◆ Data provided
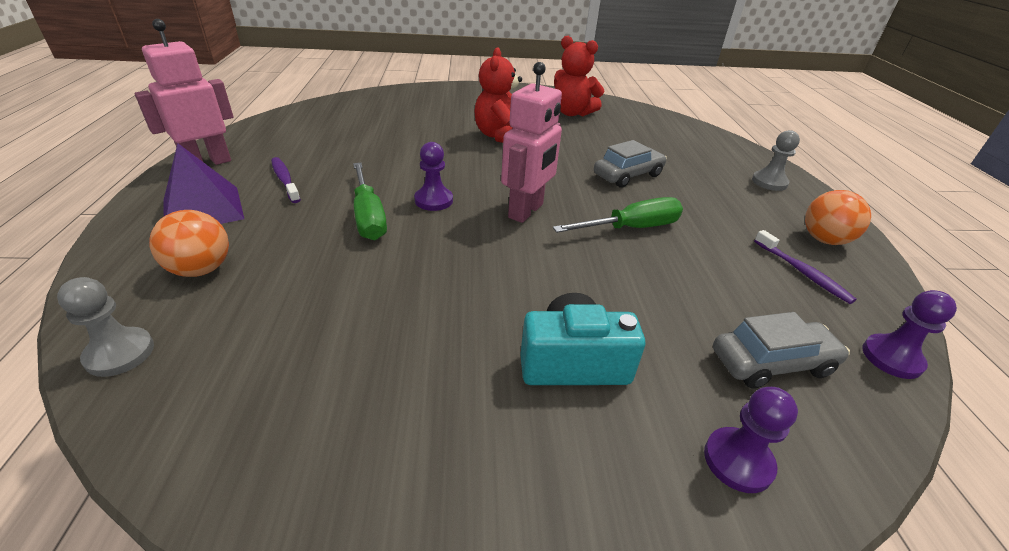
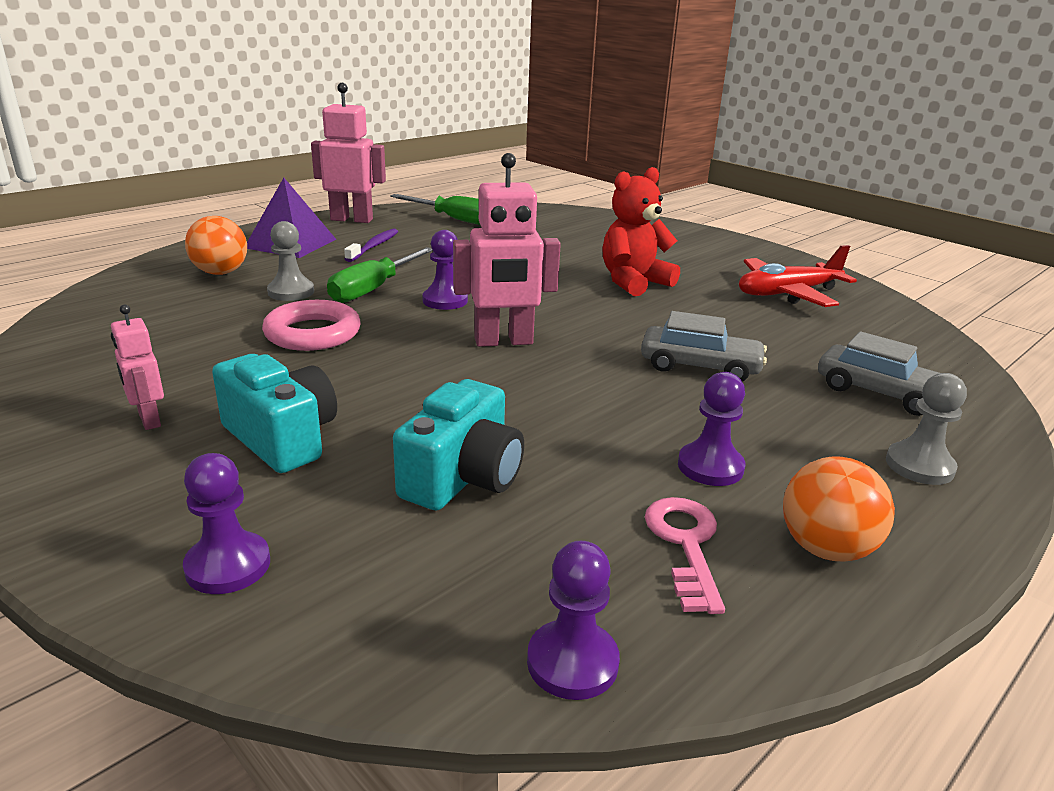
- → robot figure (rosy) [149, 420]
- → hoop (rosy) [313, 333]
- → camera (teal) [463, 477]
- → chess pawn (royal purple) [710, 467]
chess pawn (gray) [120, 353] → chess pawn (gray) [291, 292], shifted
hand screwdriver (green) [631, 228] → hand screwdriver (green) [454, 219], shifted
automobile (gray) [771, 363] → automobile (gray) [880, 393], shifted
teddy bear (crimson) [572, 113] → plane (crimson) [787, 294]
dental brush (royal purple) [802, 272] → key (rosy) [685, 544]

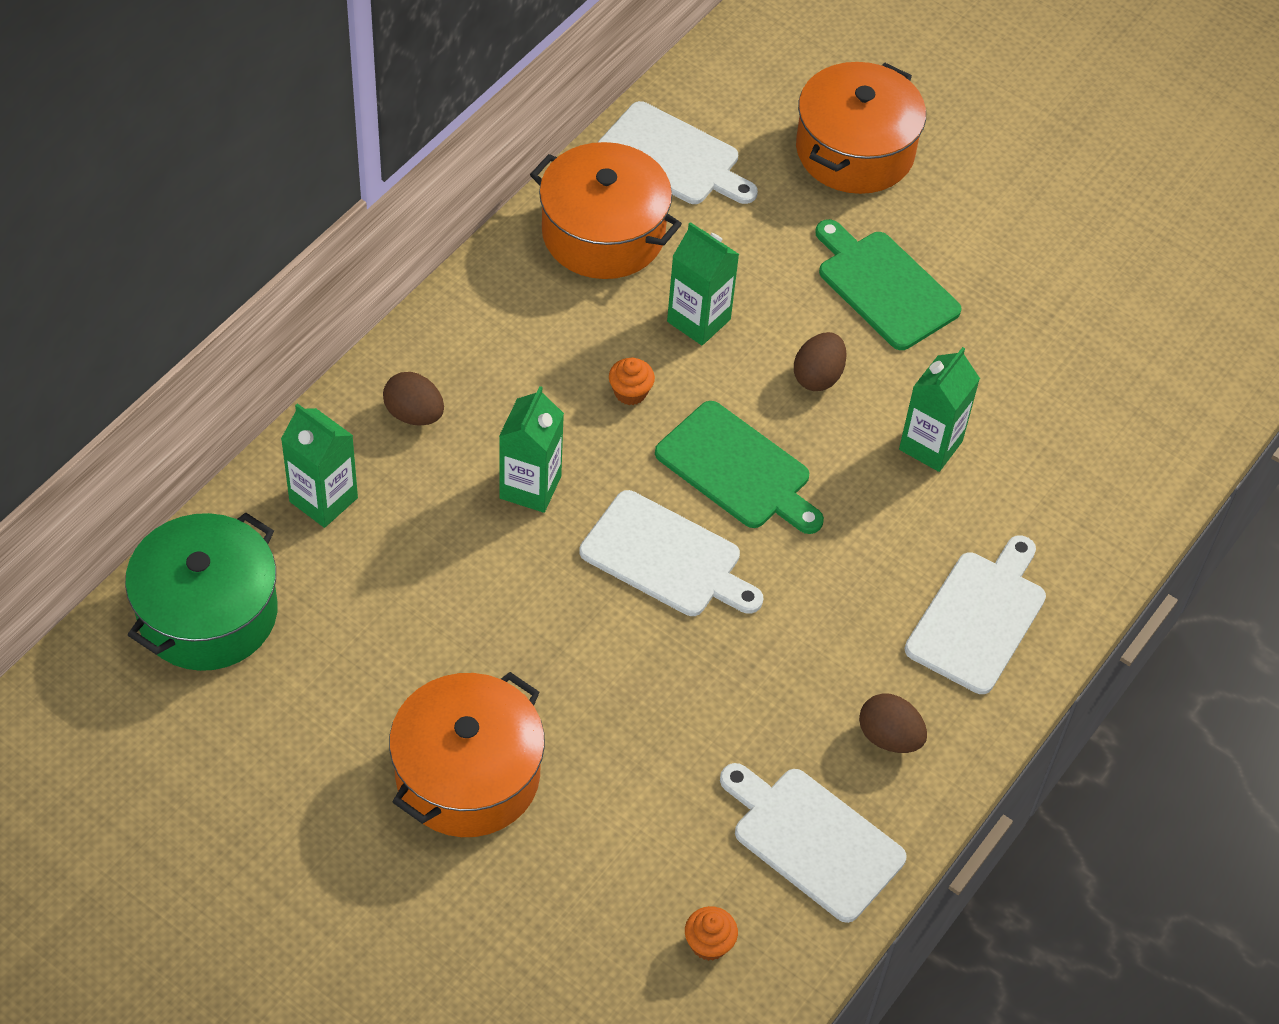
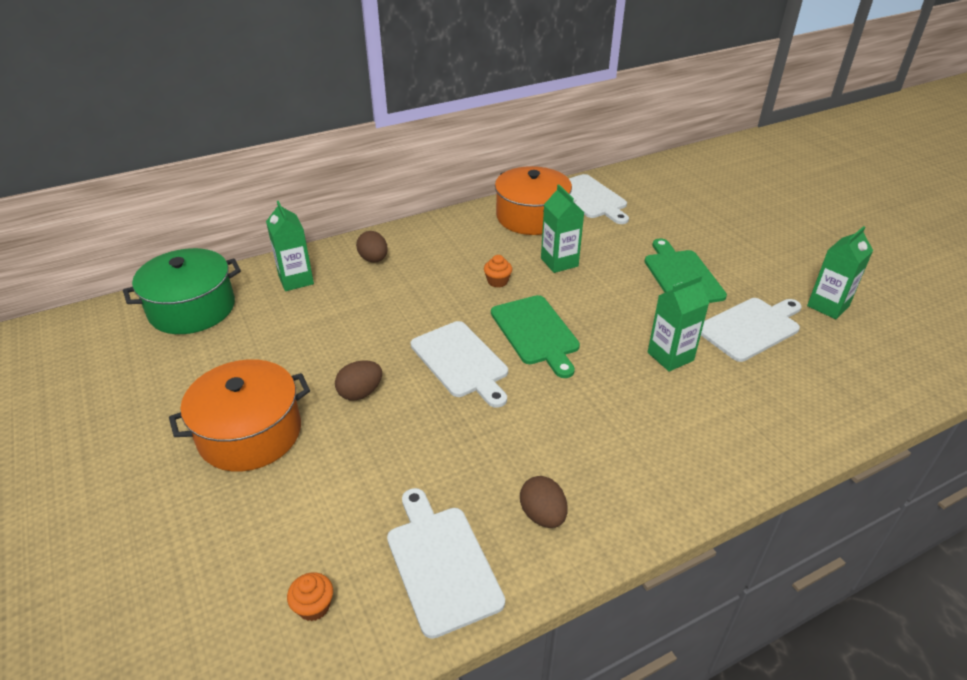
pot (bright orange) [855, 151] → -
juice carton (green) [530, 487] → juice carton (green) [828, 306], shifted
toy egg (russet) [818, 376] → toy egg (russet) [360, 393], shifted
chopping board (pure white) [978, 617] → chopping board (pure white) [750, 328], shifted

◆ Task description
Across the data, find each line that has "gray" in it and copy that line.

◆ Task answer
chess pawn (gray) [120, 353] → chess pawn (gray) [291, 292], shifted
automobile (gray) [771, 363] → automobile (gray) [880, 393], shifted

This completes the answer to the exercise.